>>>

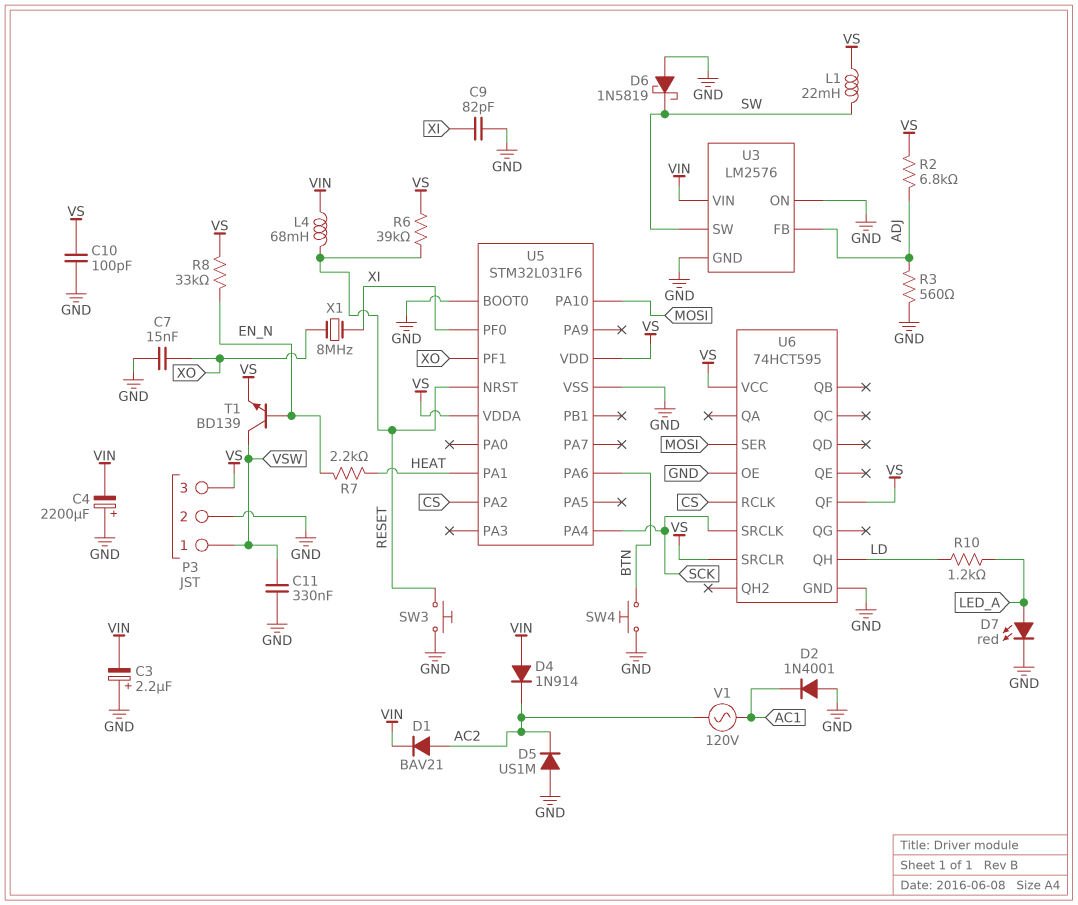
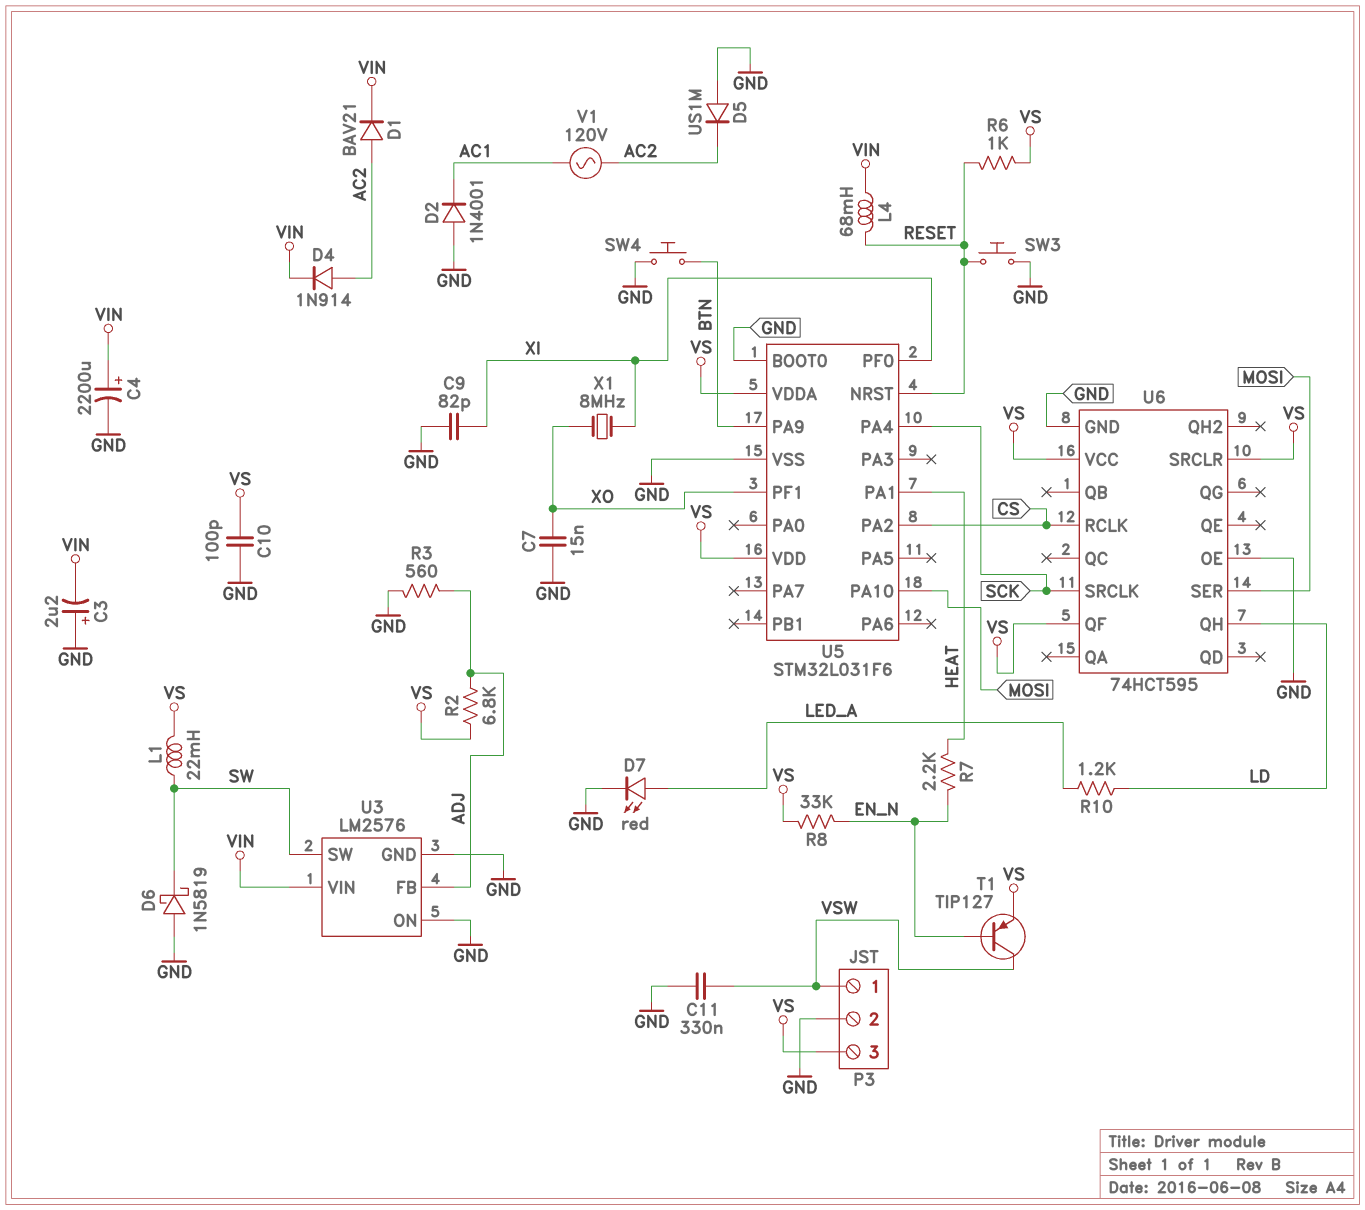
C4: 2200uF (plus GND, minus VIN) -> 2200uF (plus VIN, minus GND)
D4: diode 1N914 (A VIN, K AC2) -> diode 1N914 (A AC2, K VIN)
R6: 39k (RESET, VS) -> 1k (RESET, VS)
T1: NPN BD139 (B EN_N, C VSW, E VS) -> PNP TIP127 (B EN_N, C VSW, E VS)
U5 pin PA6: BTN -> none
U5 pin PA9: none -> BTN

<<<

Using the records above, output exactly the lines from the one containing "T1: NPN BD139" through the last line, and no others.

T1: NPN BD139 (B EN_N, C VSW, E VS) -> PNP TIP127 (B EN_N, C VSW, E VS)
U5 pin PA6: BTN -> none
U5 pin PA9: none -> BTN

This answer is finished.